**Task to complete:** Write out exactly the lines from the first line of the records below through the line that contains "C101: 330nF (+3V3, GND) -> 33nF (+3V3, GND)", and stop there.

Version difference data
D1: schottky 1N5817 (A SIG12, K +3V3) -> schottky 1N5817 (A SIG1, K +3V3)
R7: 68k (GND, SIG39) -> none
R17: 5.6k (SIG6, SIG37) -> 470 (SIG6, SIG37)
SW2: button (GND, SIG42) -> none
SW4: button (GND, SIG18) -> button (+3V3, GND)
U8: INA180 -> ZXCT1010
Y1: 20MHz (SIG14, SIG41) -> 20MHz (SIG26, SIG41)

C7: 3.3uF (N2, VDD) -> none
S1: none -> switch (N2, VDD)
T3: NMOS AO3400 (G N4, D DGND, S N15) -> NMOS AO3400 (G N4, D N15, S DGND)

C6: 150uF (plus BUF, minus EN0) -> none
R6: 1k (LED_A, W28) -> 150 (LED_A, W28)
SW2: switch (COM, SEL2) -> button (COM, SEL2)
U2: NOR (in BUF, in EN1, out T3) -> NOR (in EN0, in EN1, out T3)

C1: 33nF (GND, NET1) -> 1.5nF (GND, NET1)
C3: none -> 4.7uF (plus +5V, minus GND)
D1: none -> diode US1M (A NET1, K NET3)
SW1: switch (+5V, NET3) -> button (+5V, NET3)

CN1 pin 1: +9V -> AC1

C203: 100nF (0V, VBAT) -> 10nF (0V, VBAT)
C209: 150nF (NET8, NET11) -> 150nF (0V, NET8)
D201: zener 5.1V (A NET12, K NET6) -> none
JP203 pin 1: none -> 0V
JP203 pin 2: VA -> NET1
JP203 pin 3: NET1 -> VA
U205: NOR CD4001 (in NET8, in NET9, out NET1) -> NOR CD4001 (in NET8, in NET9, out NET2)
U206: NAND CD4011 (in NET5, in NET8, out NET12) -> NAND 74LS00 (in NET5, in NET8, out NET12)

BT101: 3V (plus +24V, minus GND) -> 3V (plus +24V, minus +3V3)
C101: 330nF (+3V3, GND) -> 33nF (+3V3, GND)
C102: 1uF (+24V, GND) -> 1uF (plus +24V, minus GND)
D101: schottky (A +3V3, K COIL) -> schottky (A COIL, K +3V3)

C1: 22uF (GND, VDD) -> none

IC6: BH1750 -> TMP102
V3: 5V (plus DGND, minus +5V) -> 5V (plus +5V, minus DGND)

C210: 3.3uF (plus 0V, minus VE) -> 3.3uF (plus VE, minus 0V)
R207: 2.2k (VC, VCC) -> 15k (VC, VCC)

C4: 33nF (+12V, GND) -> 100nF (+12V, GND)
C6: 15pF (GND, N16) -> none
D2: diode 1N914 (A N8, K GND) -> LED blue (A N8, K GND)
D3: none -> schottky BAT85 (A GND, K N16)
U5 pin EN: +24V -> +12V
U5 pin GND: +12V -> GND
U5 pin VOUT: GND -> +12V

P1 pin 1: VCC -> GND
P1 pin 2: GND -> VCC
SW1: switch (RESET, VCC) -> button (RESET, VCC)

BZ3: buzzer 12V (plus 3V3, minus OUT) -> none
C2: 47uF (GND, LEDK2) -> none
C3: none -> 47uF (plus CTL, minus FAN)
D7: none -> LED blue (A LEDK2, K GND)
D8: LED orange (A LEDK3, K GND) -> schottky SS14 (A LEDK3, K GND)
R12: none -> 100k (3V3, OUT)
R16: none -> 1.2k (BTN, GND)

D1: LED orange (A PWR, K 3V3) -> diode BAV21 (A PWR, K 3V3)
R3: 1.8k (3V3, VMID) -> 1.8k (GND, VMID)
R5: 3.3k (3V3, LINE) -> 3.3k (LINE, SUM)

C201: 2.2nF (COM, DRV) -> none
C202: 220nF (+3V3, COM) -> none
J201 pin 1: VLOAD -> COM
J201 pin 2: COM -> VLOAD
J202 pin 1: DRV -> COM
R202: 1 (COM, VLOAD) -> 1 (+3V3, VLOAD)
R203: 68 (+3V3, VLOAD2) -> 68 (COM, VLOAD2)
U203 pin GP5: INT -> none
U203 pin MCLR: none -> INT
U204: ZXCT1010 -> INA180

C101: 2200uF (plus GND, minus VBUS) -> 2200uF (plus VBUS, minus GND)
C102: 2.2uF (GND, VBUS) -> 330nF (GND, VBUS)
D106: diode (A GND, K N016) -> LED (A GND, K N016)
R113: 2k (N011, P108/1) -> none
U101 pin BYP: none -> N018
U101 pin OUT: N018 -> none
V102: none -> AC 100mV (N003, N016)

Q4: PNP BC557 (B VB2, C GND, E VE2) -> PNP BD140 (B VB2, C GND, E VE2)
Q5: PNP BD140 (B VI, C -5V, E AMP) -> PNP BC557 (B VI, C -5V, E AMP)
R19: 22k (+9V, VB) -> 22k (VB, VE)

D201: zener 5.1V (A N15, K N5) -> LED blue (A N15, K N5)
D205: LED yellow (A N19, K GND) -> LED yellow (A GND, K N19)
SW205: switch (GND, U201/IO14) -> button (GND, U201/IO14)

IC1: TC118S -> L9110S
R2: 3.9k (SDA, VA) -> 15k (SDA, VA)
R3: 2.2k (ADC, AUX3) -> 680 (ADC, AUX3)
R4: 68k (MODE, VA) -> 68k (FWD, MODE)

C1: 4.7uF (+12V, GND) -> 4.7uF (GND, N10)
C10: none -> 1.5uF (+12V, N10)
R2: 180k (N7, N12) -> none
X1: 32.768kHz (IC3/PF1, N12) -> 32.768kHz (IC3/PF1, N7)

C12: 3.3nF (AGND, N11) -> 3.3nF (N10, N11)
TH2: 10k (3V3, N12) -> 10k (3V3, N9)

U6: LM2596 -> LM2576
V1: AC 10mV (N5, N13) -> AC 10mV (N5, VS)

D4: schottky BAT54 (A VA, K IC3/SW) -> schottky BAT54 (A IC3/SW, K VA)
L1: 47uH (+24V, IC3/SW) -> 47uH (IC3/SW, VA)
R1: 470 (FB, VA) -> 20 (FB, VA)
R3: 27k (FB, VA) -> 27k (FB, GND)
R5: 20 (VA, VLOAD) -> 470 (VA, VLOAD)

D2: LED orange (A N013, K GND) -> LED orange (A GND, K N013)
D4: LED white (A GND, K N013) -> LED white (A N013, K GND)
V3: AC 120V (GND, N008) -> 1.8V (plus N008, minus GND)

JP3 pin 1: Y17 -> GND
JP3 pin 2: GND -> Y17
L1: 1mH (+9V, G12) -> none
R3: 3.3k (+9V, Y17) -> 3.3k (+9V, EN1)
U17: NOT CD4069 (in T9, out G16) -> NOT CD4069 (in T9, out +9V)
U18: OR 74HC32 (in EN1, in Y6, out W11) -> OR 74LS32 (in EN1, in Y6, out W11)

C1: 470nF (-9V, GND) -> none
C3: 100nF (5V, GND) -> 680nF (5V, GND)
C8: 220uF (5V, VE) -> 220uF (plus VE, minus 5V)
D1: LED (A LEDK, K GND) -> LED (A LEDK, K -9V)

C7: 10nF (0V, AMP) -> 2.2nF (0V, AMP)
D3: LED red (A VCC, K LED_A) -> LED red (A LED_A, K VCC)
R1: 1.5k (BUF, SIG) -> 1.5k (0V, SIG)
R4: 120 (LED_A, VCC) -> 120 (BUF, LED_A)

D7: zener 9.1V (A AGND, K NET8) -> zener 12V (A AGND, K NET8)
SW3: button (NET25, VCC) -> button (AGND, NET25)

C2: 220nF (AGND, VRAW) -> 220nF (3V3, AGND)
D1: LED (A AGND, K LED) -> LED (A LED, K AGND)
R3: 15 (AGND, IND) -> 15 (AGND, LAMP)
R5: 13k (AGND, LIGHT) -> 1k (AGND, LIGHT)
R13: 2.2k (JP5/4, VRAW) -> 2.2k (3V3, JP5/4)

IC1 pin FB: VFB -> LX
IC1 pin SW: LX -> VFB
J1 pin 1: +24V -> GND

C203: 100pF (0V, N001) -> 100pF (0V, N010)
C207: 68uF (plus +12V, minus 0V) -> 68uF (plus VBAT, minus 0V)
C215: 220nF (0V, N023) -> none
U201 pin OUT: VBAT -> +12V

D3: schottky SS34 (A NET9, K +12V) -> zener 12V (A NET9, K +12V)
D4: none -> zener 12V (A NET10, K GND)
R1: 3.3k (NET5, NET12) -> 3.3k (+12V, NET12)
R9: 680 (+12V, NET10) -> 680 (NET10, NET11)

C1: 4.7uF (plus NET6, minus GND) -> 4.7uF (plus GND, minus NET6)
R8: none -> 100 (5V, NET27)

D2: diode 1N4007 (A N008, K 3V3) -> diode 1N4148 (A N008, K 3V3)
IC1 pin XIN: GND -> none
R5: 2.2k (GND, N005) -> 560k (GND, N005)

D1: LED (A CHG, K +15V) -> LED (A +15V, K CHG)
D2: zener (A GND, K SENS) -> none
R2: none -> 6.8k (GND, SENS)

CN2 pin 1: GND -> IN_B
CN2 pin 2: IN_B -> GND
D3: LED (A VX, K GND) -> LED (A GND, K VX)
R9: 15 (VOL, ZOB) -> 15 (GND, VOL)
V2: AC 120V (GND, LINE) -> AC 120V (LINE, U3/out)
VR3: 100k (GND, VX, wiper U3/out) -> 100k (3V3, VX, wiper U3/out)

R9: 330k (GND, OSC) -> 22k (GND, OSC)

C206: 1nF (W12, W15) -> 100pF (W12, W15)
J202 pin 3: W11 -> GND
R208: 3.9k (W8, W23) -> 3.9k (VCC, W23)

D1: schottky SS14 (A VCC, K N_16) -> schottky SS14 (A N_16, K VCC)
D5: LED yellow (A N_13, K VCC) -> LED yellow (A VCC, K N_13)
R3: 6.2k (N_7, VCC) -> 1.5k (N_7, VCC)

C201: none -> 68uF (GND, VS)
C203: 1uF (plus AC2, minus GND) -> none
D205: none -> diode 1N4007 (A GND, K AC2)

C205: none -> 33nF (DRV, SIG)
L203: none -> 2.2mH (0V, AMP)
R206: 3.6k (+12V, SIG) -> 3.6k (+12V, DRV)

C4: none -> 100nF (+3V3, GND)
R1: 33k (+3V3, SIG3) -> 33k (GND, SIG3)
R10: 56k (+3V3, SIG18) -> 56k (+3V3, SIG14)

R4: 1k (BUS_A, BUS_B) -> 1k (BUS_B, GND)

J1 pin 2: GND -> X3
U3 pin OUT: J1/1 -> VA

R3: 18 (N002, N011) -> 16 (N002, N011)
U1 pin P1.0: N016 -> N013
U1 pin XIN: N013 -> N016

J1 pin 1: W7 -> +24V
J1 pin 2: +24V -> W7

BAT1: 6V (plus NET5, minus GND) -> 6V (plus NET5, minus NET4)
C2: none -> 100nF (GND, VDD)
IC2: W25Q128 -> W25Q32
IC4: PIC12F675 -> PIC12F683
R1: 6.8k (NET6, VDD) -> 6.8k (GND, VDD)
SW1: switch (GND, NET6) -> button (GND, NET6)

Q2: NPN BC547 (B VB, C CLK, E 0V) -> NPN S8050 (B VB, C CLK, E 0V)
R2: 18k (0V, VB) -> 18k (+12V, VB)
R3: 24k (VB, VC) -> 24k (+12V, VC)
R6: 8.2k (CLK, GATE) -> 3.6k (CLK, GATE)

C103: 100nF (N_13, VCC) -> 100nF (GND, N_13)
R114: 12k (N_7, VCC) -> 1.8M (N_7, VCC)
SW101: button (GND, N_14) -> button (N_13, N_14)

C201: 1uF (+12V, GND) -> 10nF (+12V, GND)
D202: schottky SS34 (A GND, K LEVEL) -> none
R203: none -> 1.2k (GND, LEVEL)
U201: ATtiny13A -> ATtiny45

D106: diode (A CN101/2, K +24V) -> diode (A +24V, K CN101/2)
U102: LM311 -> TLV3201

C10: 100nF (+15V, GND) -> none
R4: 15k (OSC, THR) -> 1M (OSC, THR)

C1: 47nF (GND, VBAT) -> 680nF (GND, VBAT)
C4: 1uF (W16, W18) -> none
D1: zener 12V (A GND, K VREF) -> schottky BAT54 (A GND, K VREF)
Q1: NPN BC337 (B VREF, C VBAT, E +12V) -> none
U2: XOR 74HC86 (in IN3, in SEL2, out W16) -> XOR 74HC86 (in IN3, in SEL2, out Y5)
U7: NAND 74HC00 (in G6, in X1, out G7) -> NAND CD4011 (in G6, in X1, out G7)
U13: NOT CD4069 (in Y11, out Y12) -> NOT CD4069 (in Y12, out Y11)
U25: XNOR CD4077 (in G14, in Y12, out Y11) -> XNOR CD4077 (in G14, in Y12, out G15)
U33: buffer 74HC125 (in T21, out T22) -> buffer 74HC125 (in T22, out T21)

**Task solution:**
D1: schottky 1N5817 (A SIG12, K +3V3) -> schottky 1N5817 (A SIG1, K +3V3)
R7: 68k (GND, SIG39) -> none
R17: 5.6k (SIG6, SIG37) -> 470 (SIG6, SIG37)
SW2: button (GND, SIG42) -> none
SW4: button (GND, SIG18) -> button (+3V3, GND)
U8: INA180 -> ZXCT1010
Y1: 20MHz (SIG14, SIG41) -> 20MHz (SIG26, SIG41)

C7: 3.3uF (N2, VDD) -> none
S1: none -> switch (N2, VDD)
T3: NMOS AO3400 (G N4, D DGND, S N15) -> NMOS AO3400 (G N4, D N15, S DGND)

C6: 150uF (plus BUF, minus EN0) -> none
R6: 1k (LED_A, W28) -> 150 (LED_A, W28)
SW2: switch (COM, SEL2) -> button (COM, SEL2)
U2: NOR (in BUF, in EN1, out T3) -> NOR (in EN0, in EN1, out T3)

C1: 33nF (GND, NET1) -> 1.5nF (GND, NET1)
C3: none -> 4.7uF (plus +5V, minus GND)
D1: none -> diode US1M (A NET1, K NET3)
SW1: switch (+5V, NET3) -> button (+5V, NET3)

CN1 pin 1: +9V -> AC1

C203: 100nF (0V, VBAT) -> 10nF (0V, VBAT)
C209: 150nF (NET8, NET11) -> 150nF (0V, NET8)
D201: zener 5.1V (A NET12, K NET6) -> none
JP203 pin 1: none -> 0V
JP203 pin 2: VA -> NET1
JP203 pin 3: NET1 -> VA
U205: NOR CD4001 (in NET8, in NET9, out NET1) -> NOR CD4001 (in NET8, in NET9, out NET2)
U206: NAND CD4011 (in NET5, in NET8, out NET12) -> NAND 74LS00 (in NET5, in NET8, out NET12)

BT101: 3V (plus +24V, minus GND) -> 3V (plus +24V, minus +3V3)
C101: 330nF (+3V3, GND) -> 33nF (+3V3, GND)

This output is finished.